[[ DATA SHOWN open ]]

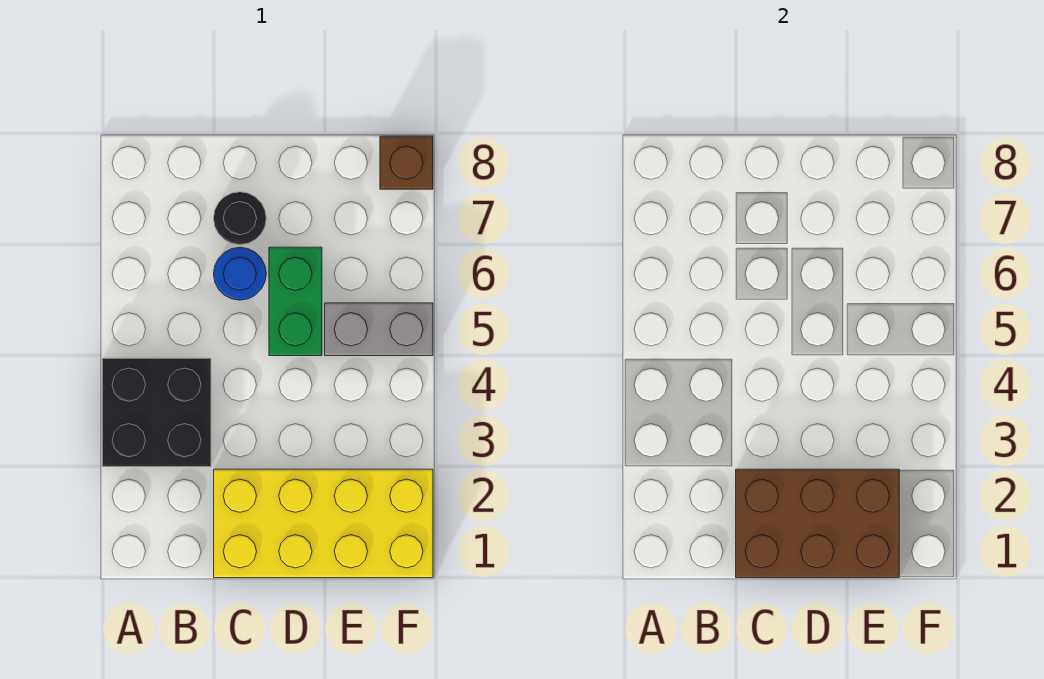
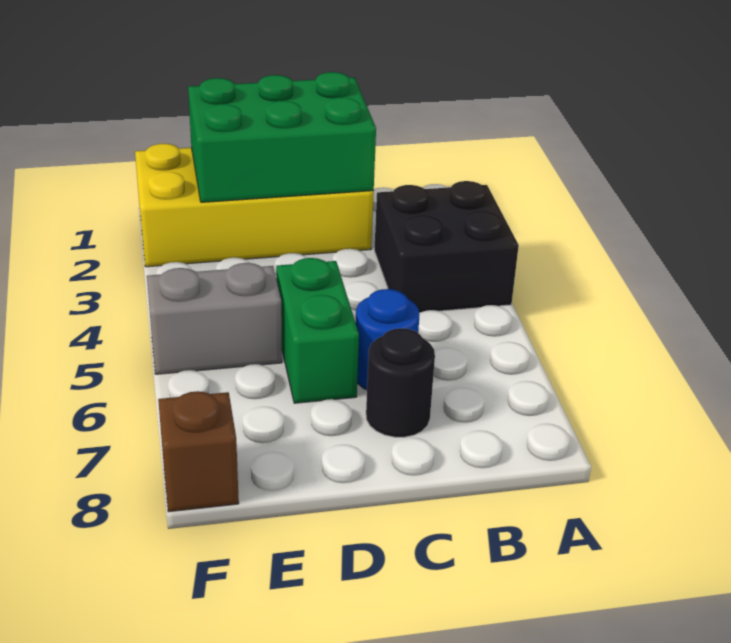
brown brick C1:E2 level 2 -> green brick C1:E2 level 2

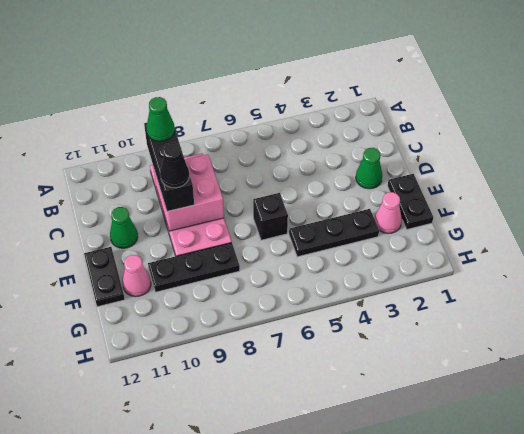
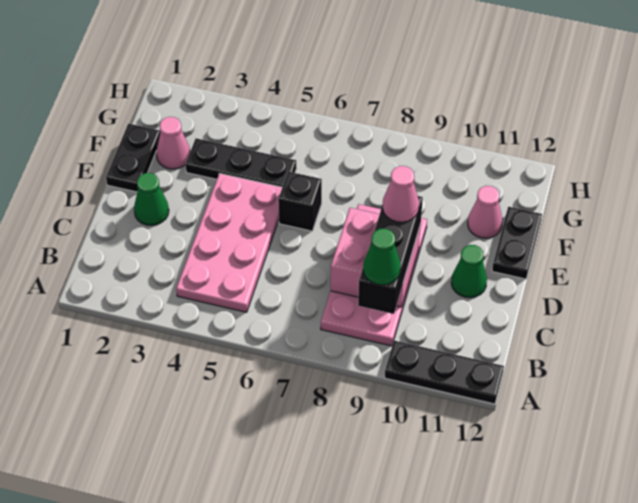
none -> pink plate B4:E5 level 1
black cone D9 level 4 -> pink cone D9 level 4
black plate F8:F10 level 1 -> black plate A10:A12 level 1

[[ DATA SHOWN closed ]]

PROBLEM REQUIREMENTS => Copy out exactly the lines from the line with "black cone D9 level 4 -> pink cone D9 level 4" to the end of the listing, including both of those lines, and give nothing else.

RESULT =>
black cone D9 level 4 -> pink cone D9 level 4
black plate F8:F10 level 1 -> black plate A10:A12 level 1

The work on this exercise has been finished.